* Problem *
What you need to produce is the complete listing, repeated exactly.

* Dataset *
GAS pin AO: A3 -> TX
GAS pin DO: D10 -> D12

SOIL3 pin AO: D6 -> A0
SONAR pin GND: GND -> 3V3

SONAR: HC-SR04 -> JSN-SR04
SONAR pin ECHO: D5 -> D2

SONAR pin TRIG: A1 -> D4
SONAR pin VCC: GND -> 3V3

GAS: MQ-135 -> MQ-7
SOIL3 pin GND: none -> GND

* Task output *
GAS pin AO: A3 -> TX
GAS pin DO: D10 -> D12

SOIL3 pin AO: D6 -> A0
SONAR pin GND: GND -> 3V3

SONAR: HC-SR04 -> JSN-SR04
SONAR pin ECHO: D5 -> D2

SONAR pin TRIG: A1 -> D4
SONAR pin VCC: GND -> 3V3

GAS: MQ-135 -> MQ-7
SOIL3 pin GND: none -> GND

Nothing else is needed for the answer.